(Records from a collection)

↓↓↓

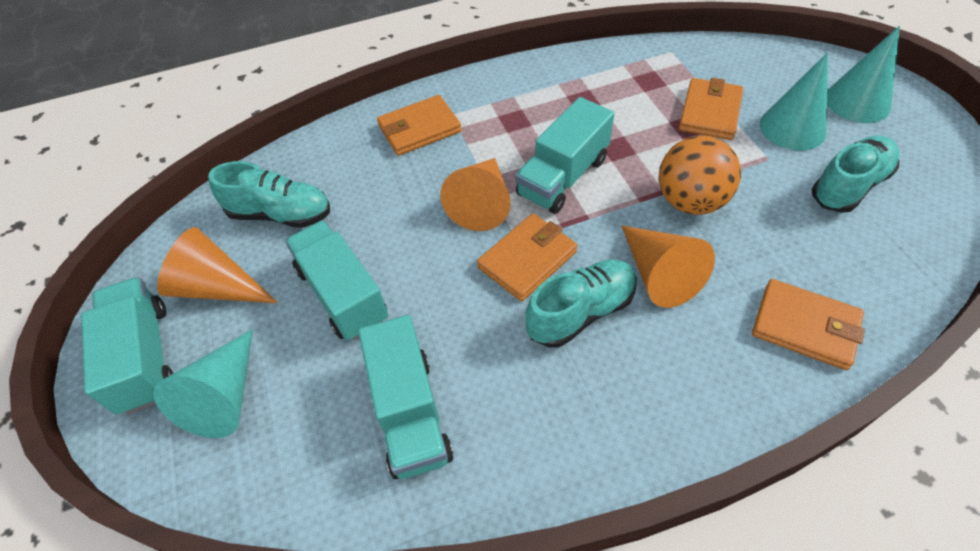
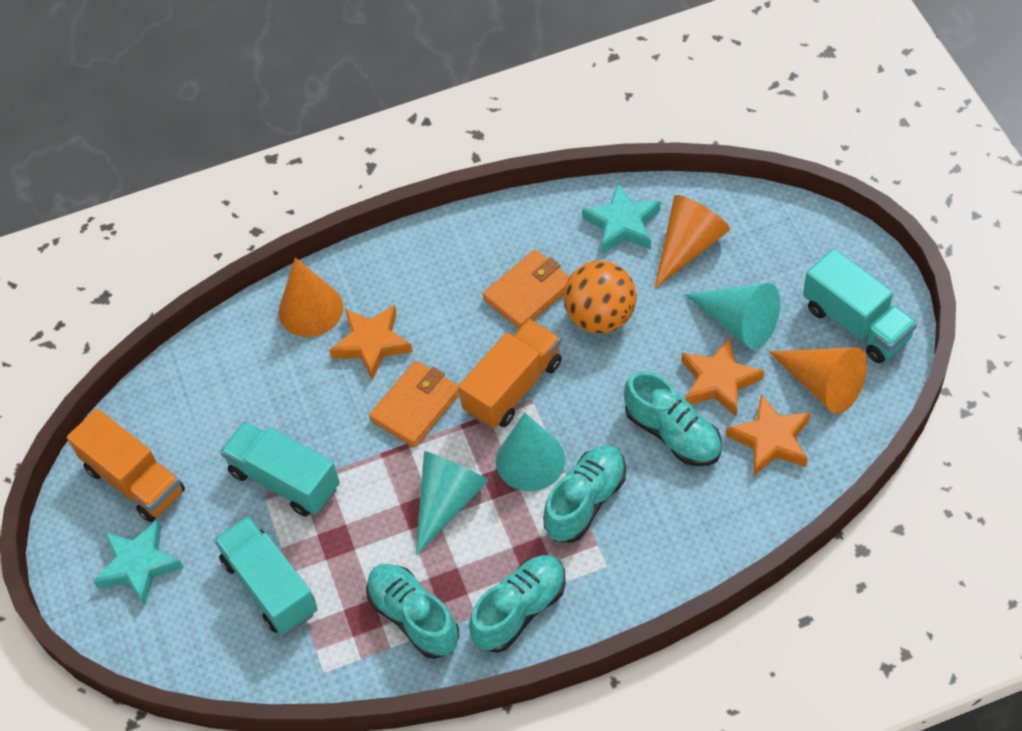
orange star: 0 -> 3
orange truck: 0 -> 2
orange wallet: 4 -> 2
turquoise shoe: 3 -> 4
turquoise star: 0 -> 2
turquoise truck: 4 -> 3

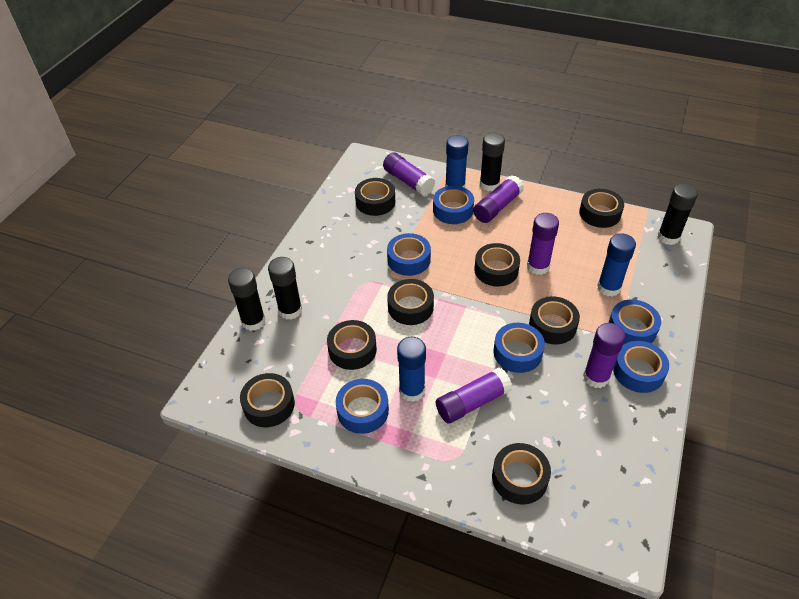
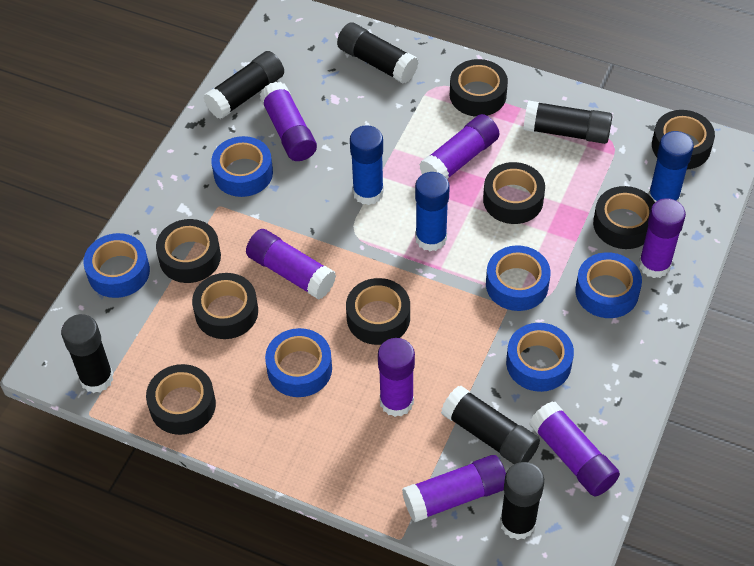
black glue stick: 4 -> 6
purple glue stick: 5 -> 7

↑↑↑

» To do
None of the pictures should appear; the rest of the entries must be reproduced exactly.

» Task answer
orange star: 0 -> 3
orange truck: 0 -> 2
orange wallet: 4 -> 2
turquoise shoe: 3 -> 4
turquoise star: 0 -> 2
turquoise truck: 4 -> 3

black glue stick: 4 -> 6
purple glue stick: 5 -> 7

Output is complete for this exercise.